** WORK TO DO **
Work out how many lines in the source records contain the string "kern", with case counting. Give only the number.

(Source records)
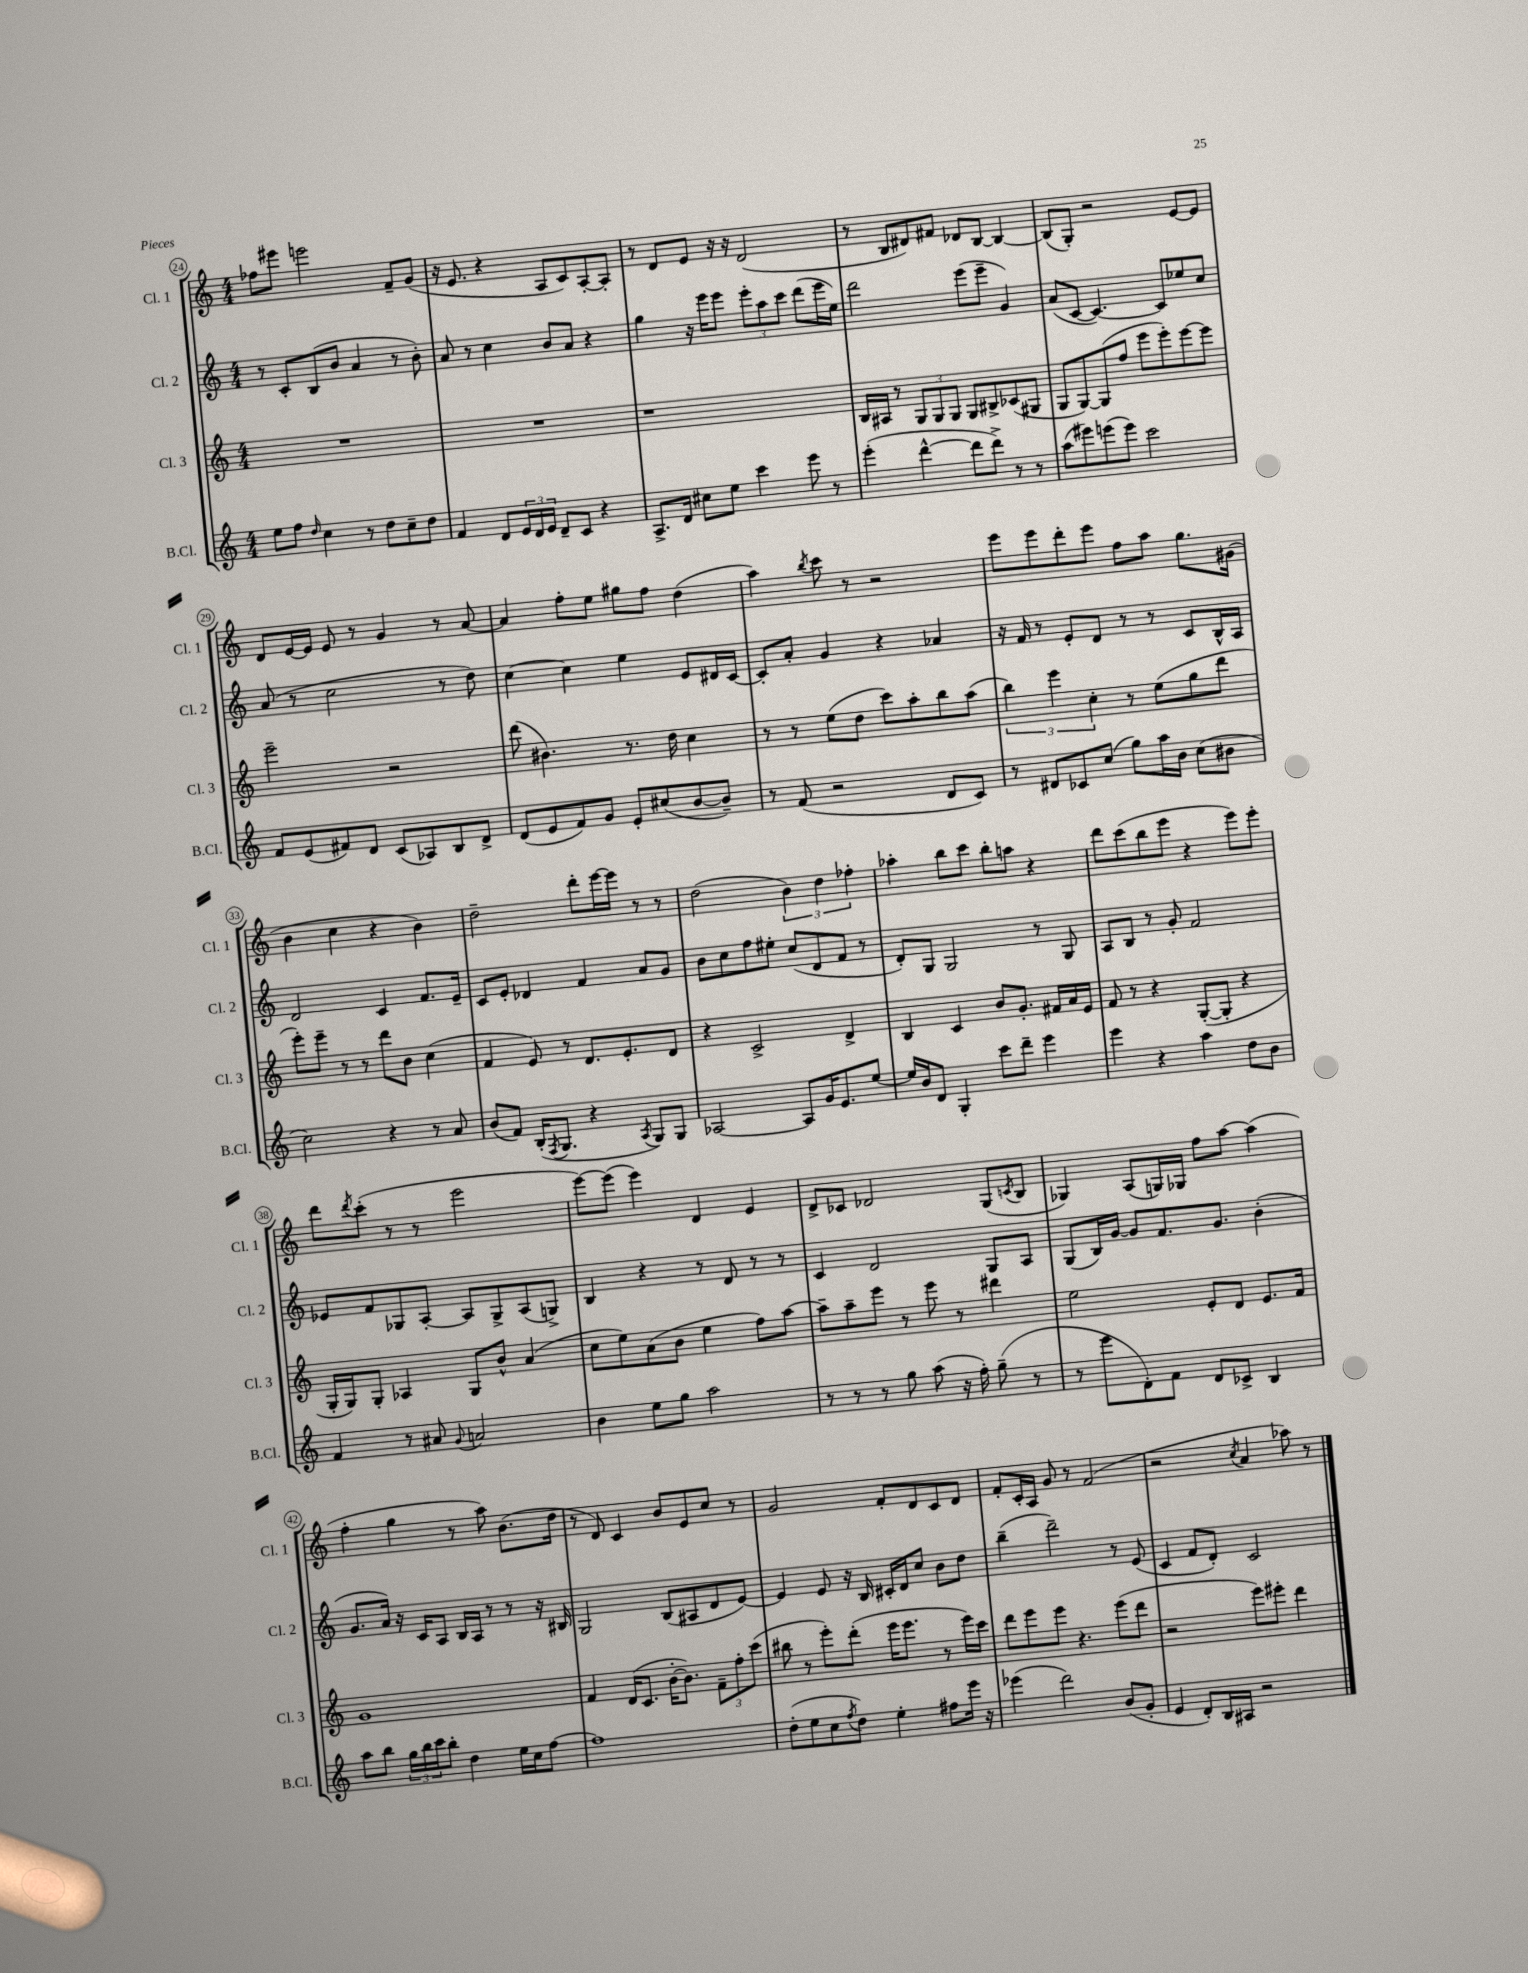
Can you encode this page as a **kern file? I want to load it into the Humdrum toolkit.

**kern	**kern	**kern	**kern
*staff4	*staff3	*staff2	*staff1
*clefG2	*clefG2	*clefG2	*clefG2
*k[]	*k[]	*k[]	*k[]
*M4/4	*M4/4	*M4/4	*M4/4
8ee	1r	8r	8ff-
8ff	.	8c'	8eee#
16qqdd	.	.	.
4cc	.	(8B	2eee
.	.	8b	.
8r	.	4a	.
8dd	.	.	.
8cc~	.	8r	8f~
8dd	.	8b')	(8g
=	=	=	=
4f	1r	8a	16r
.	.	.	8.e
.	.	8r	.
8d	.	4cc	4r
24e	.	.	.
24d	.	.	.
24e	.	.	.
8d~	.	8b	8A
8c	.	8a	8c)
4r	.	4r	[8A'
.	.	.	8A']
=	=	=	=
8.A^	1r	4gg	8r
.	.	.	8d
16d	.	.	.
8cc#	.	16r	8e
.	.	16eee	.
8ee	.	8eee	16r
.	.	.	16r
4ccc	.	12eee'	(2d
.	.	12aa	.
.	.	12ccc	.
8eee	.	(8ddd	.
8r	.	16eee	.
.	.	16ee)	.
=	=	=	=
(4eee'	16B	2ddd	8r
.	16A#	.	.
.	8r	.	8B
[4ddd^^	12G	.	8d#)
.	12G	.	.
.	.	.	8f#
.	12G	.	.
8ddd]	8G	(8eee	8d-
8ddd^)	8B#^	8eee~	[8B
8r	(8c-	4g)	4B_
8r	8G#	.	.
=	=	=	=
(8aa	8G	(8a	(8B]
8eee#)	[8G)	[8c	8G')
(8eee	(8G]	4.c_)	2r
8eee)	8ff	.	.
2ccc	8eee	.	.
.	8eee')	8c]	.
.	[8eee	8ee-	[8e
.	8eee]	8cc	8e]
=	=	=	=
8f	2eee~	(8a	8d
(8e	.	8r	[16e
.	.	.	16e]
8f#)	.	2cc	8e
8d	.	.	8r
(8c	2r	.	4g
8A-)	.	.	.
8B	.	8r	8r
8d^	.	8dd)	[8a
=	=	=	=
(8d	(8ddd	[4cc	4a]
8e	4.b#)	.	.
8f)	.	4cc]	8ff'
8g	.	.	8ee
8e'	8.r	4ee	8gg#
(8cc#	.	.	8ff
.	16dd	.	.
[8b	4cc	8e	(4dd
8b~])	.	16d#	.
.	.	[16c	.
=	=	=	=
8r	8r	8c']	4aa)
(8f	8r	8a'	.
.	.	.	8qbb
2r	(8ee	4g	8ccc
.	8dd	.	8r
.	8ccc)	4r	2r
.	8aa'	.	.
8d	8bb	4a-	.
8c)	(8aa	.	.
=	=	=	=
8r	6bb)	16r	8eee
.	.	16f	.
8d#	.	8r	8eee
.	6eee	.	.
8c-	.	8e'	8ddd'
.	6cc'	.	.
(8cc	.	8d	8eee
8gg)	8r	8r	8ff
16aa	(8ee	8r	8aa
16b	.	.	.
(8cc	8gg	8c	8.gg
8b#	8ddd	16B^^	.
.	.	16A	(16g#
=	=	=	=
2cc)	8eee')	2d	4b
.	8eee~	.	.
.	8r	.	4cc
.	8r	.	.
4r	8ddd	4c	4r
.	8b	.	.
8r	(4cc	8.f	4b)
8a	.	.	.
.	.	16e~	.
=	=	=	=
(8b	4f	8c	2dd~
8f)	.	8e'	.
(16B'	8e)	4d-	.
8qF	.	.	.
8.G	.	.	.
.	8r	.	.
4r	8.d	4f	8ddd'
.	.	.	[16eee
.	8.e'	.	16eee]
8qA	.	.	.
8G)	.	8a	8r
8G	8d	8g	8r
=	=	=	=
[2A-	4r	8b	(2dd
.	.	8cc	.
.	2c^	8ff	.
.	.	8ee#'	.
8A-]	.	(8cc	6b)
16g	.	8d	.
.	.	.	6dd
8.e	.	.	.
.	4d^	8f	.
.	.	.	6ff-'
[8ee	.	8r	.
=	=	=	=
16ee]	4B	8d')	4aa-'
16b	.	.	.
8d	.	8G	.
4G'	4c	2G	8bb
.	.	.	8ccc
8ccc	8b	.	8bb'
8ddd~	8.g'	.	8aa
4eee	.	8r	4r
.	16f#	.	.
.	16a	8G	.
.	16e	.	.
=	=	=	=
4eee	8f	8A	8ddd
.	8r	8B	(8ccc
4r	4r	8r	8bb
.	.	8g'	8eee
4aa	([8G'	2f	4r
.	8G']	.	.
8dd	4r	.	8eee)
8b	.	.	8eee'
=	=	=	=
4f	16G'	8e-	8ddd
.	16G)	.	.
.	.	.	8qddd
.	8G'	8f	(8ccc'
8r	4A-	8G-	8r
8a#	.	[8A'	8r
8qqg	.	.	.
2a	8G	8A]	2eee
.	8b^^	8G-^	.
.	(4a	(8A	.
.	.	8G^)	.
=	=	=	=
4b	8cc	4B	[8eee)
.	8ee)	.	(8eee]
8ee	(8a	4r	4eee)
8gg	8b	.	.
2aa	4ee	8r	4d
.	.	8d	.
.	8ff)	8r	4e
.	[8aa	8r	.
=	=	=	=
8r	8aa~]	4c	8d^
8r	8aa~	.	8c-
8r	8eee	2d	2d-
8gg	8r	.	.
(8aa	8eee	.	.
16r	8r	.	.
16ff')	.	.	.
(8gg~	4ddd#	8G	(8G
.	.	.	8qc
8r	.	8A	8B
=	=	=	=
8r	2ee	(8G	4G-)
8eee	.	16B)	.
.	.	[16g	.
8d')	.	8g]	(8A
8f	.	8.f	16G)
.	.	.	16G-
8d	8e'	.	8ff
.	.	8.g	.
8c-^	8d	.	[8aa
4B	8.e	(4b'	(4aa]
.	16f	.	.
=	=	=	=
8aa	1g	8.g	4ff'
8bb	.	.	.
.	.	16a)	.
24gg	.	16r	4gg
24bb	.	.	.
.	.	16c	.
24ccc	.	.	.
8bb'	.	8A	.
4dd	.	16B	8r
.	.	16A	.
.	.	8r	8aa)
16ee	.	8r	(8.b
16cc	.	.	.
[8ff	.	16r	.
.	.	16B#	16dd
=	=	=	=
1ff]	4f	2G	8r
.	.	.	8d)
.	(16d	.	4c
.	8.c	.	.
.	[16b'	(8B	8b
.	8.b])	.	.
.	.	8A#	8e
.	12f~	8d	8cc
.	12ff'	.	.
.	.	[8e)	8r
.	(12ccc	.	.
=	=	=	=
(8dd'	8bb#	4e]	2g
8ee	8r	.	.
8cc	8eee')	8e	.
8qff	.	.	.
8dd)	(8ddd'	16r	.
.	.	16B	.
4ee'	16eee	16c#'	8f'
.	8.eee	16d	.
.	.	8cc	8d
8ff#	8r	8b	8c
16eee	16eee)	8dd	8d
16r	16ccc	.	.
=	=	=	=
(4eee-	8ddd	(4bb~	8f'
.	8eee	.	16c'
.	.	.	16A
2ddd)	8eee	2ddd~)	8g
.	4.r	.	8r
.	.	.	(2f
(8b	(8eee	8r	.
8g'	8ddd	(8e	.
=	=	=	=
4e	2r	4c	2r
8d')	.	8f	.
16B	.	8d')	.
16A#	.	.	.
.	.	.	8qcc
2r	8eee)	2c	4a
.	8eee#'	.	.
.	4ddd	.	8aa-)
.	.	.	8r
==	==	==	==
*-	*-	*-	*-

** SOLUTION TO THIS EXERCISE **
2